INFORMATION GIVEN:
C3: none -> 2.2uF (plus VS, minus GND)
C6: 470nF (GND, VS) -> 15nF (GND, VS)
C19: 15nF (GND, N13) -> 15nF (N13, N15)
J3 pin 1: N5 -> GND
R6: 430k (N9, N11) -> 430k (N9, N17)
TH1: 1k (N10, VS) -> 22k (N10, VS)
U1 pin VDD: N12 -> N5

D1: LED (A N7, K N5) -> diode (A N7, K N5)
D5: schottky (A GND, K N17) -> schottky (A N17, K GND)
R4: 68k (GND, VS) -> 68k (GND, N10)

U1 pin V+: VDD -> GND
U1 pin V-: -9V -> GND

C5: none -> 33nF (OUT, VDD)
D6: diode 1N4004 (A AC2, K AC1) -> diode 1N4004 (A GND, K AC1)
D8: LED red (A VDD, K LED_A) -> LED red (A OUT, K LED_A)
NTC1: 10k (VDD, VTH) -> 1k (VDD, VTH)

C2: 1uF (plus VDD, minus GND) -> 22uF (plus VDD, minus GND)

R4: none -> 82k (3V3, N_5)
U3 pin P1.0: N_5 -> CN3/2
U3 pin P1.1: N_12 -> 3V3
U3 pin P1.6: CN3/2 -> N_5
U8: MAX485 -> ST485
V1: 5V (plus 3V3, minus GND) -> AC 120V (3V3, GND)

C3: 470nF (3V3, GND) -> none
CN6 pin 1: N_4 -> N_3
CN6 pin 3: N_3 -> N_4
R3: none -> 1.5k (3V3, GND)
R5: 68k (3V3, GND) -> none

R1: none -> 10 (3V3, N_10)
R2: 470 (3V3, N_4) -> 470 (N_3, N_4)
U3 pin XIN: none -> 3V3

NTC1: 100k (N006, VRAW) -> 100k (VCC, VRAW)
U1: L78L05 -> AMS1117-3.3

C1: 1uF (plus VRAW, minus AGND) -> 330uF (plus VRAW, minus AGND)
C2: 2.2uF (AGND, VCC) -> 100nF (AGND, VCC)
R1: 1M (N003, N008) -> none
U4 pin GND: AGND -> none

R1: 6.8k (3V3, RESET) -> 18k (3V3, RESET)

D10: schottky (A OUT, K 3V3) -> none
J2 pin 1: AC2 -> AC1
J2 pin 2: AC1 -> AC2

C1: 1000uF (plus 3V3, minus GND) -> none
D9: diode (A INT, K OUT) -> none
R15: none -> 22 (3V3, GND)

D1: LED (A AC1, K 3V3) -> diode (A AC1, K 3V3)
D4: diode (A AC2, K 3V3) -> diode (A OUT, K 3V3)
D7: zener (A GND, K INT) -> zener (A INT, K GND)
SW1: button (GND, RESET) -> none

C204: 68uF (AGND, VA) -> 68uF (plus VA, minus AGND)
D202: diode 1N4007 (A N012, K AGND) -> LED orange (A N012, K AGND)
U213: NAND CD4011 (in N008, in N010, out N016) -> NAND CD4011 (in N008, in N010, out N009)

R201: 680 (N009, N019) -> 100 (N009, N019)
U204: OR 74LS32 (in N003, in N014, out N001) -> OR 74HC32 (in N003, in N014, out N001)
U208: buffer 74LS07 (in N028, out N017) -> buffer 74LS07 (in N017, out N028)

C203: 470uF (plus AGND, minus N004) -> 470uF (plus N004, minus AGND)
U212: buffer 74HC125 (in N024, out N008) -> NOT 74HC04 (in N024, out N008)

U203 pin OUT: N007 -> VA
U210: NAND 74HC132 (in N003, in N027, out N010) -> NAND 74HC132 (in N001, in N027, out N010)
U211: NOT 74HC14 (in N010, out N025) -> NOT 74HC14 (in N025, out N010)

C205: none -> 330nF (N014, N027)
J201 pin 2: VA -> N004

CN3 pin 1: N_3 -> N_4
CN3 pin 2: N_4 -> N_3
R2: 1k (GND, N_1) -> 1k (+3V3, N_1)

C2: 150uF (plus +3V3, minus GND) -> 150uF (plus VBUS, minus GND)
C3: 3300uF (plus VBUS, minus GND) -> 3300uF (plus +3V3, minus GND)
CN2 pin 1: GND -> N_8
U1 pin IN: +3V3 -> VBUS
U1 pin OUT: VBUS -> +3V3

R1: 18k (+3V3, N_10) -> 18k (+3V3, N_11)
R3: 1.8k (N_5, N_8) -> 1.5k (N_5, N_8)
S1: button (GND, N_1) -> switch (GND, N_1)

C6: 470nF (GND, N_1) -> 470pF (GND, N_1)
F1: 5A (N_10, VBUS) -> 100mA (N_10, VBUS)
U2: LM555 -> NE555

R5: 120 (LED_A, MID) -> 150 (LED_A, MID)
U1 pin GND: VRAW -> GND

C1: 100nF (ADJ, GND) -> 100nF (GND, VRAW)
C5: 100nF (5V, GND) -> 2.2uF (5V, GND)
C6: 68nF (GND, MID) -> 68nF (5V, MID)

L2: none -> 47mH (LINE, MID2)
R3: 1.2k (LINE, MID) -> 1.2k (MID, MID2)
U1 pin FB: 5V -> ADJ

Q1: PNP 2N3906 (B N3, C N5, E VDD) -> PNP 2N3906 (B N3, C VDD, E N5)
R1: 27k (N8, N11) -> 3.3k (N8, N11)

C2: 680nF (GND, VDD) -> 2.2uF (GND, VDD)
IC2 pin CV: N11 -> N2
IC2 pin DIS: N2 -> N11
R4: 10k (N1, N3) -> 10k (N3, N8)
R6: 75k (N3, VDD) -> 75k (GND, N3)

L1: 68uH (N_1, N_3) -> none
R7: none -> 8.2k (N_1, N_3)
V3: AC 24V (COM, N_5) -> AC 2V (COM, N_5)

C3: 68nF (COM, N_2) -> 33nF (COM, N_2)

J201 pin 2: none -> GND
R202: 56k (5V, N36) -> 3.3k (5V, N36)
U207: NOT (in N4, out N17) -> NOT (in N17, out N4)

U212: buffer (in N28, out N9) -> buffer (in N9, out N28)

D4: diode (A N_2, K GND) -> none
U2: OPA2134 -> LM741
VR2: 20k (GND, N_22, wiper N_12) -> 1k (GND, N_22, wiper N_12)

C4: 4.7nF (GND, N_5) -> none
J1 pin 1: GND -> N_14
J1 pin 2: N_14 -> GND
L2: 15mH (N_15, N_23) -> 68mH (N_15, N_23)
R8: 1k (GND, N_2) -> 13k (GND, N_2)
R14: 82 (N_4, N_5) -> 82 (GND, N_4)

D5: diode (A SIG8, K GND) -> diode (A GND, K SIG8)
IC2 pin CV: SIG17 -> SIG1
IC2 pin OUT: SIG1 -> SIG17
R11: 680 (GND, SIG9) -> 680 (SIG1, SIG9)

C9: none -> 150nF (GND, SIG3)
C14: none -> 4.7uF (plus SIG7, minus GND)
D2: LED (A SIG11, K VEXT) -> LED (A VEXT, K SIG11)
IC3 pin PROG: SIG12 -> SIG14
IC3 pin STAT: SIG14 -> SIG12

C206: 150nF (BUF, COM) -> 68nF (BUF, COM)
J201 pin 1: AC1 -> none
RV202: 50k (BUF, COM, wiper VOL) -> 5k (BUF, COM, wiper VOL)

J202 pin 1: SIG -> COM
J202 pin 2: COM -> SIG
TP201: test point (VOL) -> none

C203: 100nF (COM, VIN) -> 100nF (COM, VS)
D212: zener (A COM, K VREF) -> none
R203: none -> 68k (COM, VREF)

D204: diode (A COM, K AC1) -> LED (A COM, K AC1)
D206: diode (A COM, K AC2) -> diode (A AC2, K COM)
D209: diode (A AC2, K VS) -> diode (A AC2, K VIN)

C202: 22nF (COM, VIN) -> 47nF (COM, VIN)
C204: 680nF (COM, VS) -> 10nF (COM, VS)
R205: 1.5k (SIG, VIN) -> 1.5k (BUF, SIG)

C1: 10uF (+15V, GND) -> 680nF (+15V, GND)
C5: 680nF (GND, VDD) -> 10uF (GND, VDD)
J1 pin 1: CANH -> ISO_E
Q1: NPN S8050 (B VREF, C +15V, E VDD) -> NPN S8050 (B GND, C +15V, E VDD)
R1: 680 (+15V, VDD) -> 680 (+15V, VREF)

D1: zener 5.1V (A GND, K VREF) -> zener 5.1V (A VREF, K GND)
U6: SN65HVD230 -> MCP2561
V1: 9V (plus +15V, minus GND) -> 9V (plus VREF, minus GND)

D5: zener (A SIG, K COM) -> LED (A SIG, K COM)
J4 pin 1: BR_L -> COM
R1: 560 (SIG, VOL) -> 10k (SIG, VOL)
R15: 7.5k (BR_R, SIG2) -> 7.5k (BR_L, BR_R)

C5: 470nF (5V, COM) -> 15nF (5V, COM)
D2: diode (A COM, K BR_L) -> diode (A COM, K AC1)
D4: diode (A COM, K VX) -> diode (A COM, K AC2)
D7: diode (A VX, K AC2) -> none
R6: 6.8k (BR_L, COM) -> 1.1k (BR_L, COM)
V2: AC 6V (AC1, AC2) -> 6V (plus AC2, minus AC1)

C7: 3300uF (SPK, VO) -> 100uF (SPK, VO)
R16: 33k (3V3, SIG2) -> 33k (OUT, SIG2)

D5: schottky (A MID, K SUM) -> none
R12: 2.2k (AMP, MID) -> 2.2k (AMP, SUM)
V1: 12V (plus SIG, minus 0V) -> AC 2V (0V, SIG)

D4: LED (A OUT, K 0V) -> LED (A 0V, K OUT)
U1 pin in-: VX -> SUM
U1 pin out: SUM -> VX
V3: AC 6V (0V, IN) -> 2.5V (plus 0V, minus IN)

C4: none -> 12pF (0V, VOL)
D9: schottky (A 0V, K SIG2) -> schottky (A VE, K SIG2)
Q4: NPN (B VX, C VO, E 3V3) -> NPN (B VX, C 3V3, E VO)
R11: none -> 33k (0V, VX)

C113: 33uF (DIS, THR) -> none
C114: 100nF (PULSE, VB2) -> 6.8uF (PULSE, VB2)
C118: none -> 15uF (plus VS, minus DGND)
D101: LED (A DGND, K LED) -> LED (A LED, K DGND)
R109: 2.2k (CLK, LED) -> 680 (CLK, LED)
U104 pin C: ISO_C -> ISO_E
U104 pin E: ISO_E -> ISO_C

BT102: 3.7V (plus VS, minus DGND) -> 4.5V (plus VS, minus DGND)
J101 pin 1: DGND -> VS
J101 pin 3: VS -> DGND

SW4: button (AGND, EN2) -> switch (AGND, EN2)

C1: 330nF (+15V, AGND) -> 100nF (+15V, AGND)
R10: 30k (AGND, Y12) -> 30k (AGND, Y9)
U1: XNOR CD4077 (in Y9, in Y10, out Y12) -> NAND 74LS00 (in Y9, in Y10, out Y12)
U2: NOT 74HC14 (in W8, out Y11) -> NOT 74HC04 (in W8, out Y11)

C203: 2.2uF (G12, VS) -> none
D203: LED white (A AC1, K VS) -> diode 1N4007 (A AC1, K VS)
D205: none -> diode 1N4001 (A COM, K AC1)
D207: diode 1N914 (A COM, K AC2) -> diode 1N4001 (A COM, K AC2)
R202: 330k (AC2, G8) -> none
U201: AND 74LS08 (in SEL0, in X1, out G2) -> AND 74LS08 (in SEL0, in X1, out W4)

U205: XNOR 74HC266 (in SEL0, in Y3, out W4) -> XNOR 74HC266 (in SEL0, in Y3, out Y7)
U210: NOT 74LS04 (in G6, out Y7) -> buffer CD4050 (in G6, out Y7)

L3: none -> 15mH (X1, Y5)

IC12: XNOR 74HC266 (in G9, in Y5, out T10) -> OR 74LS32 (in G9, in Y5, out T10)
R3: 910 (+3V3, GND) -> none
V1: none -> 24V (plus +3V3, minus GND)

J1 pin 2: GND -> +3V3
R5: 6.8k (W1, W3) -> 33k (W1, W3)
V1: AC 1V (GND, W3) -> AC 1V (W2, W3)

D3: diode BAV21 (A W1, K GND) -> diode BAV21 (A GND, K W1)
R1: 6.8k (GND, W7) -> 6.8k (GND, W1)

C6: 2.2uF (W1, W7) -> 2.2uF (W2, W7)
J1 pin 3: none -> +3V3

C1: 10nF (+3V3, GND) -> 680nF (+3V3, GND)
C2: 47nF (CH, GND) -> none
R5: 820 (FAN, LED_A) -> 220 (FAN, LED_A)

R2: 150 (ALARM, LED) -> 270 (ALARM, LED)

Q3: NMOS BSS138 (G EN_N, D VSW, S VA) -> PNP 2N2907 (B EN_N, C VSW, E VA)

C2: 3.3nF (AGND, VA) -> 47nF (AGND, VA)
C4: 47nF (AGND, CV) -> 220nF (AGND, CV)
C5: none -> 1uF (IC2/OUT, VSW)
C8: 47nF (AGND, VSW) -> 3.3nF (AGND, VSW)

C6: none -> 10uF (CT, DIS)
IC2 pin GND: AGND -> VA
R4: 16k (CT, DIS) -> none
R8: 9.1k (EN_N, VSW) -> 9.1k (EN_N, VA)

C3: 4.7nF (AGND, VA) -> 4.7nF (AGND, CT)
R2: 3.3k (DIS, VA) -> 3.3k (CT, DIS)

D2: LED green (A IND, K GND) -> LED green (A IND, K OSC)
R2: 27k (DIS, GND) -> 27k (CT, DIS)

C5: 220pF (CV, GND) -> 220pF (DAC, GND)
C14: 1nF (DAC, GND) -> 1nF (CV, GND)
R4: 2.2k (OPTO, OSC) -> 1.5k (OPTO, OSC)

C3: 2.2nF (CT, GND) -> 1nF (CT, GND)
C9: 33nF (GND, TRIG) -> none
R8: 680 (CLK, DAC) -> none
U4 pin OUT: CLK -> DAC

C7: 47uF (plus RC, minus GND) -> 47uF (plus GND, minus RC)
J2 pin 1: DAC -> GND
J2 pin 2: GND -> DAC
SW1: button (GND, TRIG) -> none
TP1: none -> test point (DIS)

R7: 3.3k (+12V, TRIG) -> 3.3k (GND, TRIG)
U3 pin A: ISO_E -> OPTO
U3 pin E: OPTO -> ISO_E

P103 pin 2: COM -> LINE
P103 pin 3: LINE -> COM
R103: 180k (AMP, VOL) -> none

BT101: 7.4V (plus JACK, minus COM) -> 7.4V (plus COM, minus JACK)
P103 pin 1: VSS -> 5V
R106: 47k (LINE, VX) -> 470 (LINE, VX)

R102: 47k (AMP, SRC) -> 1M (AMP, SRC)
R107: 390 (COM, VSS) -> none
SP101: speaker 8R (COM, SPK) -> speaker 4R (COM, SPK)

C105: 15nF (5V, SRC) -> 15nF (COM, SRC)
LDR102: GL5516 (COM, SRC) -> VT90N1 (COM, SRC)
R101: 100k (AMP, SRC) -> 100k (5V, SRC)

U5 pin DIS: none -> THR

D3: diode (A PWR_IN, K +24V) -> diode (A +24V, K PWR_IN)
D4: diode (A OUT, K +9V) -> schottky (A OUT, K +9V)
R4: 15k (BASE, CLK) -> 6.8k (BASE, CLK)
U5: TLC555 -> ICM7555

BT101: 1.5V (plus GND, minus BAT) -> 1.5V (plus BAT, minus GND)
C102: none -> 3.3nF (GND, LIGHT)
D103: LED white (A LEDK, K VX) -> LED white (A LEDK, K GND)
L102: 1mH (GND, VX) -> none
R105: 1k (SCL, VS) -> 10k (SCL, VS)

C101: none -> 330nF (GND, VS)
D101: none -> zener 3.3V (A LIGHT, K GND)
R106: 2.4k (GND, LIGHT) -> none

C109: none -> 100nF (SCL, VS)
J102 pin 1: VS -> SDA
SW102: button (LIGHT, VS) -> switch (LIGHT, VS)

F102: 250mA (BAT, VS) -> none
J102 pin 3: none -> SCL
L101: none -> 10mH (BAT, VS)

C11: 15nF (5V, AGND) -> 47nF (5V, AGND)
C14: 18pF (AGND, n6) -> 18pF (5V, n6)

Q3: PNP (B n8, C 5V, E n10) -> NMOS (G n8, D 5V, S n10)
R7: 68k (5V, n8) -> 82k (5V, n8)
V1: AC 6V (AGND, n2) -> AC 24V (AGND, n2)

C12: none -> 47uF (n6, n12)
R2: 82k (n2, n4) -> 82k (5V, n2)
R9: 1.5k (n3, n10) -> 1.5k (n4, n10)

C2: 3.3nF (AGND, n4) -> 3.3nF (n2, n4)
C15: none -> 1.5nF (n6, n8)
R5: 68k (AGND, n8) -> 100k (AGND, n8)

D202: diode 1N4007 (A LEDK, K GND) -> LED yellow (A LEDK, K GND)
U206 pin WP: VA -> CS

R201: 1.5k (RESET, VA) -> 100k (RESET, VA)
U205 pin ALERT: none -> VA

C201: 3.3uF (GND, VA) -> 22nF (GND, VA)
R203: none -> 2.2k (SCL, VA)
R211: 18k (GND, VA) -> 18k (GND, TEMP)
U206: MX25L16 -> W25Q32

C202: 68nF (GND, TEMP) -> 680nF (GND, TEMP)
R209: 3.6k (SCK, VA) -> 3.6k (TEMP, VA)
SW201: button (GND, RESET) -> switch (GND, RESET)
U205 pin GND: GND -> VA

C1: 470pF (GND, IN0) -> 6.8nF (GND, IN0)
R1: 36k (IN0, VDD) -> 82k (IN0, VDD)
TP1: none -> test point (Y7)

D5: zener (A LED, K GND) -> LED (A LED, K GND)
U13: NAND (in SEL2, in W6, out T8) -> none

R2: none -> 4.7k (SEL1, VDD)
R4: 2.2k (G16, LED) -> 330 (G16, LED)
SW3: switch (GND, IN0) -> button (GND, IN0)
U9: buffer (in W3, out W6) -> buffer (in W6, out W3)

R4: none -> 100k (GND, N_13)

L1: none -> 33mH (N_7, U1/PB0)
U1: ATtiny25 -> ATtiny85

WORK TO BE COMPLETED:
Word for word, restate the lines of the listing above starting at the line with "IC2 pin GND: AGND -> VA" and ending at the line with "J2 pin 1: DAC -> GND", and nothing outside them.

TASK RESPONSE:
IC2 pin GND: AGND -> VA
R4: 16k (CT, DIS) -> none
R8: 9.1k (EN_N, VSW) -> 9.1k (EN_N, VA)

C3: 4.7nF (AGND, VA) -> 4.7nF (AGND, CT)
R2: 3.3k (DIS, VA) -> 3.3k (CT, DIS)

D2: LED green (A IND, K GND) -> LED green (A IND, K OSC)
R2: 27k (DIS, GND) -> 27k (CT, DIS)

C5: 220pF (CV, GND) -> 220pF (DAC, GND)
C14: 1nF (DAC, GND) -> 1nF (CV, GND)
R4: 2.2k (OPTO, OSC) -> 1.5k (OPTO, OSC)

C3: 2.2nF (CT, GND) -> 1nF (CT, GND)
C9: 33nF (GND, TRIG) -> none
R8: 680 (CLK, DAC) -> none
U4 pin OUT: CLK -> DAC

C7: 47uF (plus RC, minus GND) -> 47uF (plus GND, minus RC)
J2 pin 1: DAC -> GND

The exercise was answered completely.